start Task input

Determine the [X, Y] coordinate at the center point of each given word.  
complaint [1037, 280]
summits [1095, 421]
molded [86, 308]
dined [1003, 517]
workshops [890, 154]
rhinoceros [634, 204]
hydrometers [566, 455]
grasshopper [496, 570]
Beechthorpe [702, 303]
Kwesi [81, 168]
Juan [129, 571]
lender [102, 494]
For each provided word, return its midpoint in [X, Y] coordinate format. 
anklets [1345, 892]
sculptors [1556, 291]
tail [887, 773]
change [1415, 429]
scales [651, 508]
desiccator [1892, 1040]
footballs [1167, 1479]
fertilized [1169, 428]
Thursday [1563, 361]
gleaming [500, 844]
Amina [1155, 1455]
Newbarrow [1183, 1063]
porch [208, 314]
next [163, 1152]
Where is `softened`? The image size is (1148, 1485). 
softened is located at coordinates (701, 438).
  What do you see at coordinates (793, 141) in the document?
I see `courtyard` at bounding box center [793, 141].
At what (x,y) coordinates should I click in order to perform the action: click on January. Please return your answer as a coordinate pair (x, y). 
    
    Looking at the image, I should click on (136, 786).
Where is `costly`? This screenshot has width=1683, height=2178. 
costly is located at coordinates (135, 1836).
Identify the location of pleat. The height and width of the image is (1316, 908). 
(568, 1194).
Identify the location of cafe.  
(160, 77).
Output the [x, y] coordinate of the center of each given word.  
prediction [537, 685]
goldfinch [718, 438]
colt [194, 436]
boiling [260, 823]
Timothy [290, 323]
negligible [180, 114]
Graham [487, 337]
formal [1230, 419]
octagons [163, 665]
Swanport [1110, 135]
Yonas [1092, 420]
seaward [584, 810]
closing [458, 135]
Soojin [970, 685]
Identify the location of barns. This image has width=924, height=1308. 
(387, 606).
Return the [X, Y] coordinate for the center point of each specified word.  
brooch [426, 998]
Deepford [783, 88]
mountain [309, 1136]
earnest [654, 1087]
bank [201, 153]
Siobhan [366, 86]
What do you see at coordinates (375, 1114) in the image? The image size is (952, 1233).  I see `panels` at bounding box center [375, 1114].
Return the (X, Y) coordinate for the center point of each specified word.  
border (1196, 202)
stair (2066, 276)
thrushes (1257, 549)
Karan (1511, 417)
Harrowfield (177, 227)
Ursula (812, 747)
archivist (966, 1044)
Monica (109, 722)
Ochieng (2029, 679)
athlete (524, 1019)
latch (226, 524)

end Task input

● **Exercise goal**
Copy out every one of the rows above word for word.

● **Task result**
Determine the [X, Y] coordinate at the center point of each given word.  
complaint [1037, 280]
summits [1095, 421]
molded [86, 308]
dined [1003, 517]
workshops [890, 154]
rhinoceros [634, 204]
hydrometers [566, 455]
grasshopper [496, 570]
Beechthorpe [702, 303]
Kwesi [81, 168]
Juan [129, 571]
lender [102, 494]
For each provided word, return its midpoint in [X, Y] coordinate format. 
anklets [1345, 892]
sculptors [1556, 291]
tail [887, 773]
change [1415, 429]
scales [651, 508]
desiccator [1892, 1040]
footballs [1167, 1479]
fertilized [1169, 428]
Thursday [1563, 361]
gleaming [500, 844]
Amina [1155, 1455]
Newbarrow [1183, 1063]
porch [208, 314]
next [163, 1152]
Where is `softened`? The image size is (1148, 1485). 
softened is located at coordinates (701, 438).
  What do you see at coordinates (793, 141) in the document?
I see `courtyard` at bounding box center [793, 141].
At what (x,y) coordinates should I click in order to perform the action: click on January. Please return your answer as a coordinate pair (x, y). 
    
    Looking at the image, I should click on (136, 786).
Where is `costly`? This screenshot has width=1683, height=2178. 
costly is located at coordinates (135, 1836).
Identify the location of pleat. The height and width of the image is (1316, 908). 
(568, 1194).
Identify the location of cafe.  
(160, 77).
Output the [x, y] coordinate of the center of each given word.  
prediction [537, 685]
goldfinch [718, 438]
colt [194, 436]
boiling [260, 823]
Timothy [290, 323]
negligible [180, 114]
Graham [487, 337]
formal [1230, 419]
octagons [163, 665]
Swanport [1110, 135]
Yonas [1092, 420]
seaward [584, 810]
closing [458, 135]
Soojin [970, 685]
Identify the location of barns. This image has width=924, height=1308. 
(387, 606).
Return the [X, Y] coordinate for the center point of each specified word.  
brooch [426, 998]
Deepford [783, 88]
mountain [309, 1136]
earnest [654, 1087]
bank [201, 153]
Siobhan [366, 86]
What do you see at coordinates (375, 1114) in the image? The image size is (952, 1233).  I see `panels` at bounding box center [375, 1114].
Return the (X, Y) coordinate for the center point of each specified word.  
border (1196, 202)
stair (2066, 276)
thrushes (1257, 549)
Karan (1511, 417)
Harrowfield (177, 227)
Ursula (812, 747)
archivist (966, 1044)
Monica (109, 722)
Ochieng (2029, 679)
athlete (524, 1019)
latch (226, 524)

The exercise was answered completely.